* PROBLEM DESCRIPTION
Once the line with "Salta: [290,963,322,995] ->" is found, repeat exactly that line and every one after it until the data below ends, including the last line.

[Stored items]
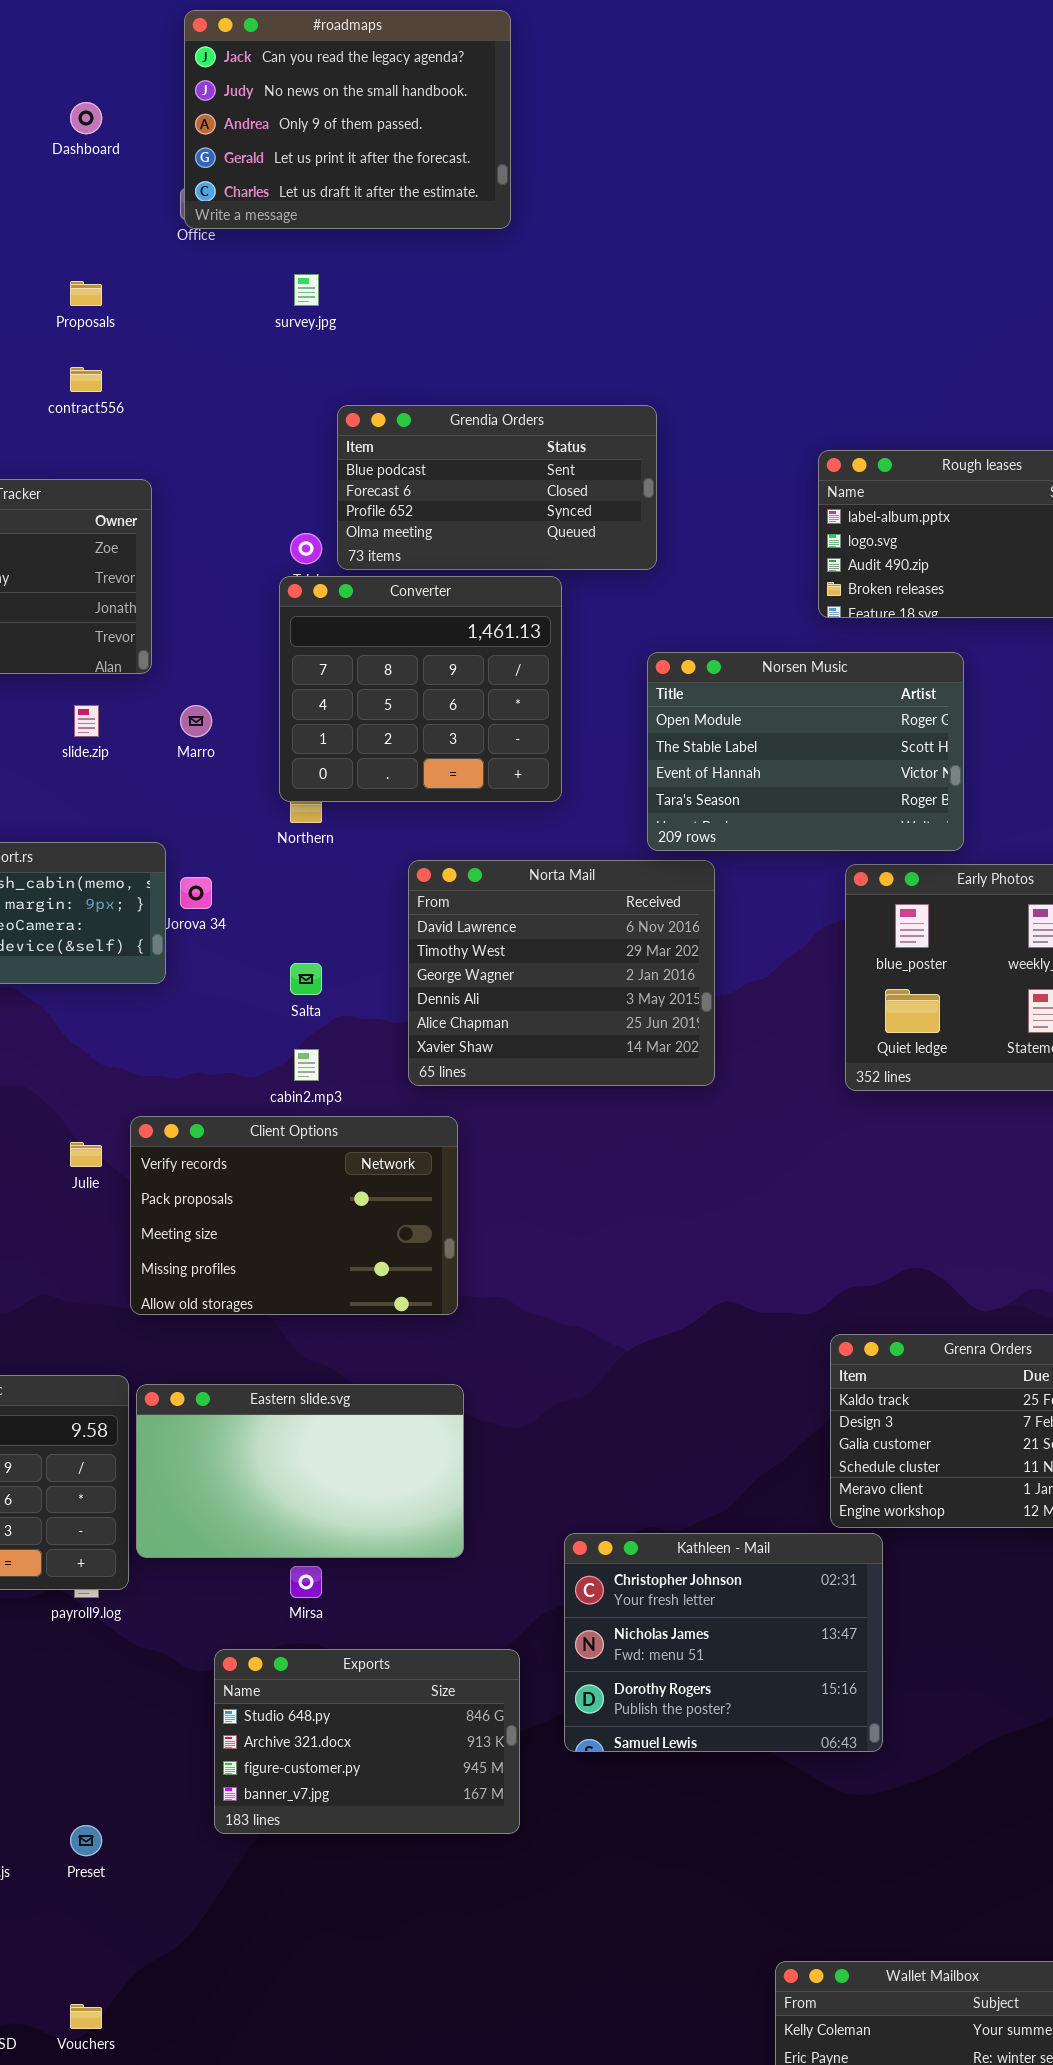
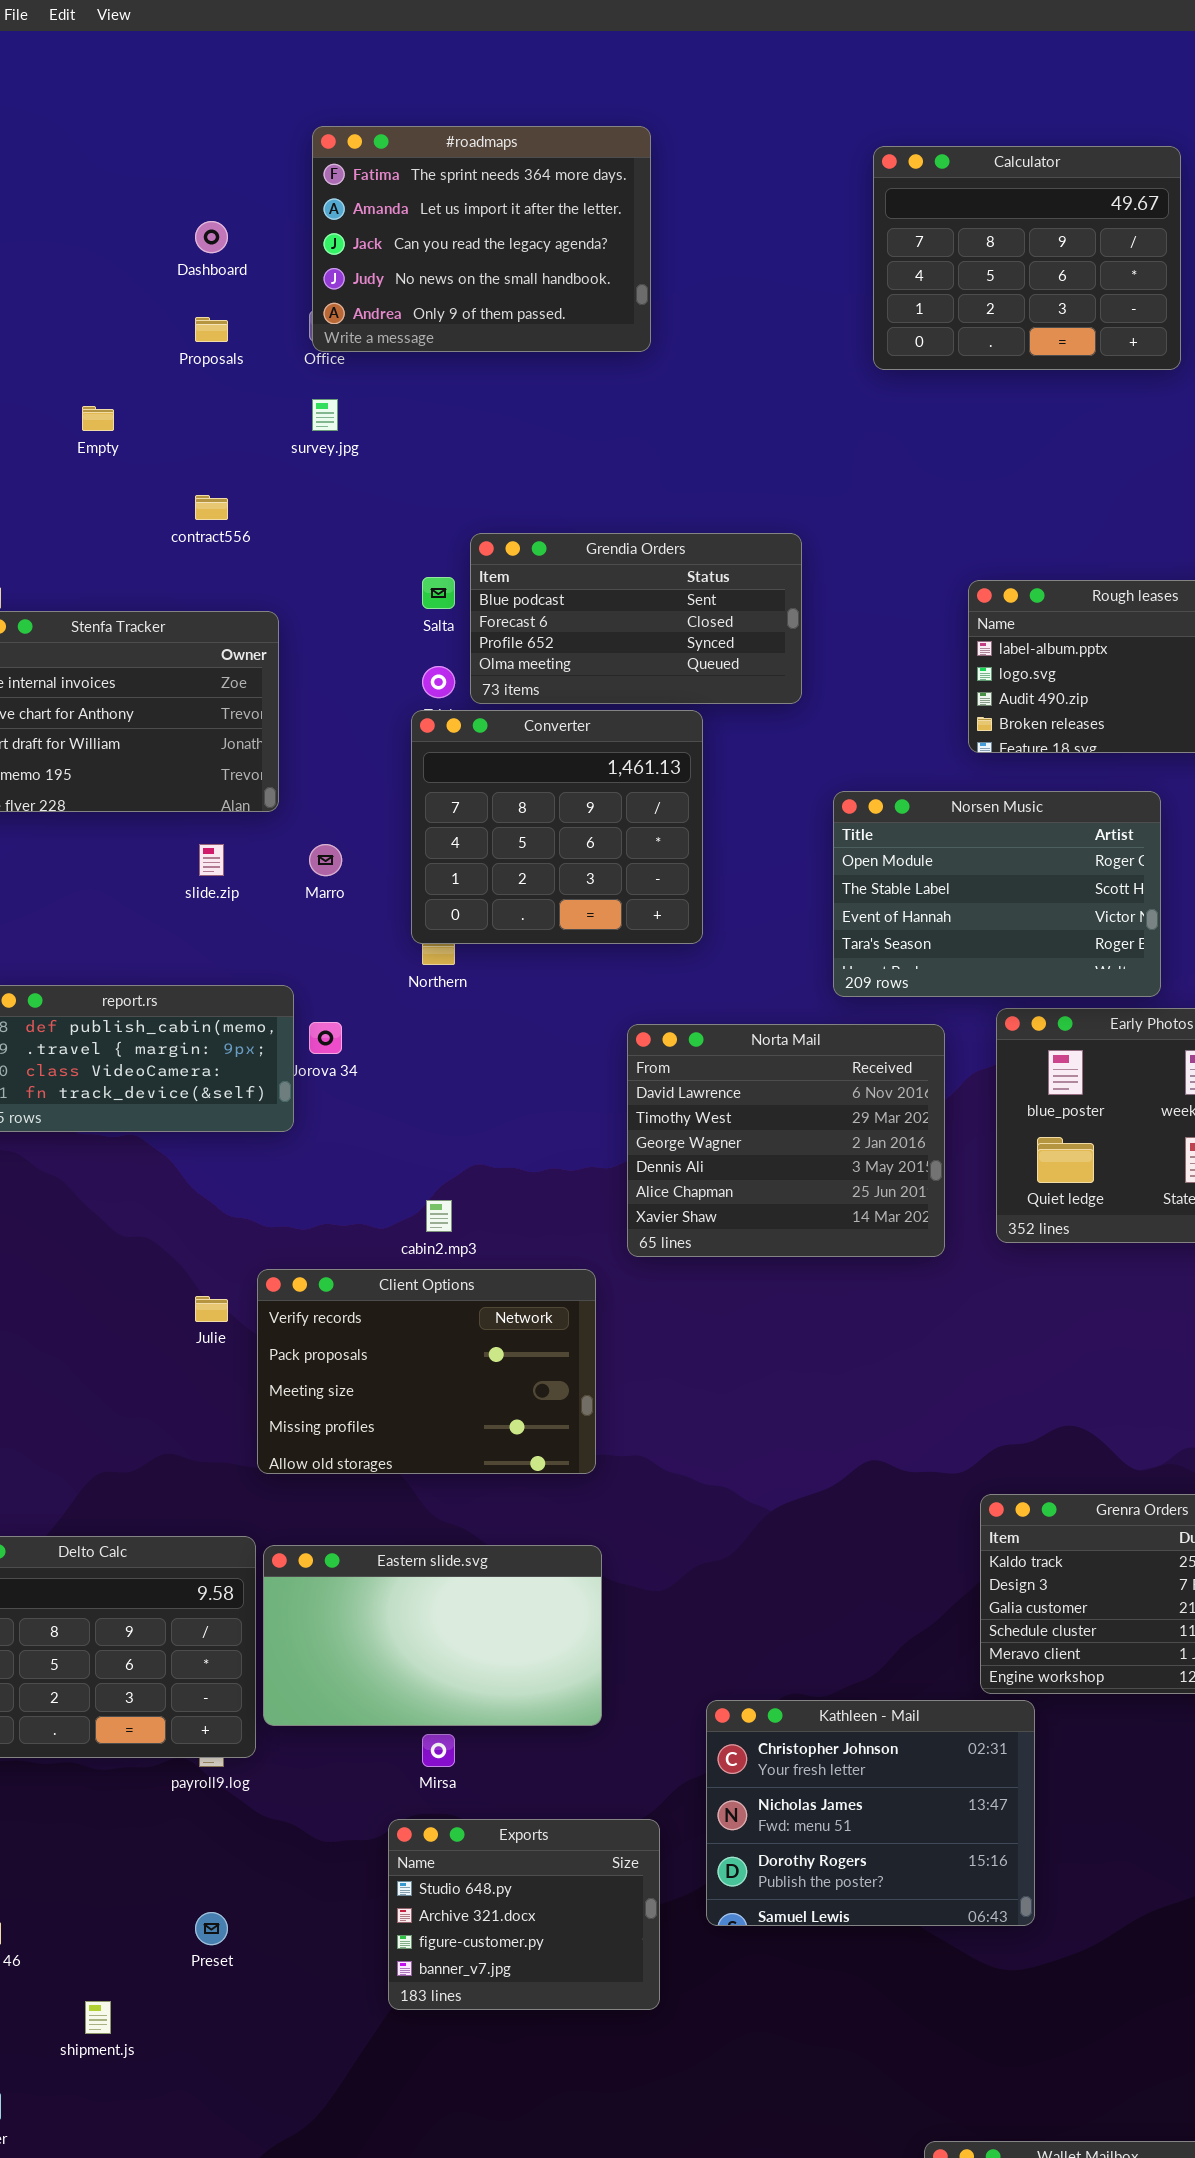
#roadmaps: [184,10,511,229] -> [312,126,651,352], scrolled up 2 rows
Calculator: none -> [873,146,1181,370], opened
survey.jpg: [294,274,319,306] -> [312,399,338,431], moved
Proposals: [70,281,102,306] -> [195,317,228,342], moved
Norsen Music: [647,652,964,851] -> [833,791,1161,997], moved
Norta Mail: [408,860,715,1086] -> [627,1024,945,1257], moved
Salta: [290,963,322,995] -> [422,577,455,609], moved
Exports: [214,1649,520,1834] -> [388,1819,660,2010], resized
Preset: [70,1825,102,1856] -> [195,1912,228,1945], moved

* ANSWER TO THE EXERCISE
Salta: [290,963,322,995] -> [422,577,455,609], moved
Exports: [214,1649,520,1834] -> [388,1819,660,2010], resized
Preset: [70,1825,102,1856] -> [195,1912,228,1945], moved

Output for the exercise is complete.